Records from a data collection:
────
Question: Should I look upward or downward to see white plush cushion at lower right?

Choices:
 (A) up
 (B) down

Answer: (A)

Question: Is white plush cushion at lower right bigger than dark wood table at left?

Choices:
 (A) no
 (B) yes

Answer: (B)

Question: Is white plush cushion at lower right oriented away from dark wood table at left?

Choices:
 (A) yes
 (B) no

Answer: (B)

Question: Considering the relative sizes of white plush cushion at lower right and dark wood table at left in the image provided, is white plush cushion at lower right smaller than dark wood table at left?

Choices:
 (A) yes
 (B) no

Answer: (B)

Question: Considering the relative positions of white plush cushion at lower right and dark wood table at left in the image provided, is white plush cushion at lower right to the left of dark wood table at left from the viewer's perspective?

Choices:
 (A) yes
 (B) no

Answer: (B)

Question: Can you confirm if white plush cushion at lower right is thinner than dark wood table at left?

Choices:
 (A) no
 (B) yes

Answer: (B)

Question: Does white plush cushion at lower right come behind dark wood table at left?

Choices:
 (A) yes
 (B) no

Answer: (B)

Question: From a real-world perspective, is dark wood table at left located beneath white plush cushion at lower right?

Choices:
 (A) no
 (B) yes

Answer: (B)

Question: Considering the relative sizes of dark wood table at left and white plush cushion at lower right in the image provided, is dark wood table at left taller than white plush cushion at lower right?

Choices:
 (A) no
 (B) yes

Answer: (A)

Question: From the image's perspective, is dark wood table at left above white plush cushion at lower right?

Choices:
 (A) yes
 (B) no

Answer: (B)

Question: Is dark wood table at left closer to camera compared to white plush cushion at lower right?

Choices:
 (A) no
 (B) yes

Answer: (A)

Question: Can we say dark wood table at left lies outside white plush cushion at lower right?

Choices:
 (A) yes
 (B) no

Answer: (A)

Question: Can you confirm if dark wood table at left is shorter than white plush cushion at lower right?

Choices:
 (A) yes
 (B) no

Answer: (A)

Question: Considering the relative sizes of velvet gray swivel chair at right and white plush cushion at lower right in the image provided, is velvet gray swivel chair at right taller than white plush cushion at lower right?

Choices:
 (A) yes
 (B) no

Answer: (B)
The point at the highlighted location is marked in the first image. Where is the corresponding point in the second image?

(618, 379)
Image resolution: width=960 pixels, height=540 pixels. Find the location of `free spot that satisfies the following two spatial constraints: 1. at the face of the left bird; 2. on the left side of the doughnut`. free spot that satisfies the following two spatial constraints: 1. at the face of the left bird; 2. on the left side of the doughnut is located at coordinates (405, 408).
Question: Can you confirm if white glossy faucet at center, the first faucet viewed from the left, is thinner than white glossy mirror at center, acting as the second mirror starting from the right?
────
— Task brief —
Reproduce all of the records above word for word, changing nothing.

— Exercise output —
Question: Should I look upward or downward to see white plush cushion at lower right?

Choices:
 (A) up
 (B) down

Answer: (A)

Question: Is white plush cushion at lower right bigger than dark wood table at left?

Choices:
 (A) no
 (B) yes

Answer: (B)

Question: Is white plush cushion at lower right oriented away from dark wood table at left?

Choices:
 (A) yes
 (B) no

Answer: (B)

Question: Considering the relative sizes of white plush cushion at lower right and dark wood table at left in the image provided, is white plush cushion at lower right smaller than dark wood table at left?

Choices:
 (A) yes
 (B) no

Answer: (B)

Question: Considering the relative positions of white plush cushion at lower right and dark wood table at left in the image provided, is white plush cushion at lower right to the left of dark wood table at left from the viewer's perspective?

Choices:
 (A) yes
 (B) no

Answer: (B)

Question: Can you confirm if white plush cushion at lower right is thinner than dark wood table at left?

Choices:
 (A) no
 (B) yes

Answer: (B)

Question: Does white plush cushion at lower right come behind dark wood table at left?

Choices:
 (A) yes
 (B) no

Answer: (B)

Question: From a real-world perspective, is dark wood table at left located beneath white plush cushion at lower right?

Choices:
 (A) no
 (B) yes

Answer: (B)

Question: Considering the relative sizes of dark wood table at left and white plush cushion at lower right in the image provided, is dark wood table at left taller than white plush cushion at lower right?

Choices:
 (A) no
 (B) yes

Answer: (A)

Question: From the image's perspective, is dark wood table at left above white plush cushion at lower right?

Choices:
 (A) yes
 (B) no

Answer: (B)

Question: Is dark wood table at left closer to camera compared to white plush cushion at lower right?

Choices:
 (A) no
 (B) yes

Answer: (A)

Question: Can we say dark wood table at left lies outside white plush cushion at lower right?

Choices:
 (A) yes
 (B) no

Answer: (A)

Question: Can you confirm if dark wood table at left is shorter than white plush cushion at lower right?

Choices:
 (A) yes
 (B) no

Answer: (A)

Question: Considering the relative sizes of velvet gray swivel chair at right and white plush cushion at lower right in the image provided, is velvet gray swivel chair at right taller than white plush cushion at lower right?

Choices:
 (A) yes
 (B) no

Answer: (B)
The point at the highlighted location is marked in the first image. Where is the corresponding point in the second image?

(618, 379)
Image resolution: width=960 pixels, height=540 pixels. Find the location of `free spot that satisfies the following two spatial constraints: 1. at the face of the left bird; 2. on the left side of the doughnut`. free spot that satisfies the following two spatial constraints: 1. at the face of the left bird; 2. on the left side of the doughnut is located at coordinates (405, 408).
Question: Can you confirm if white glossy faucet at center, the first faucet viewed from the left, is thinner than white glossy mirror at center, acting as the second mirror starting from the right?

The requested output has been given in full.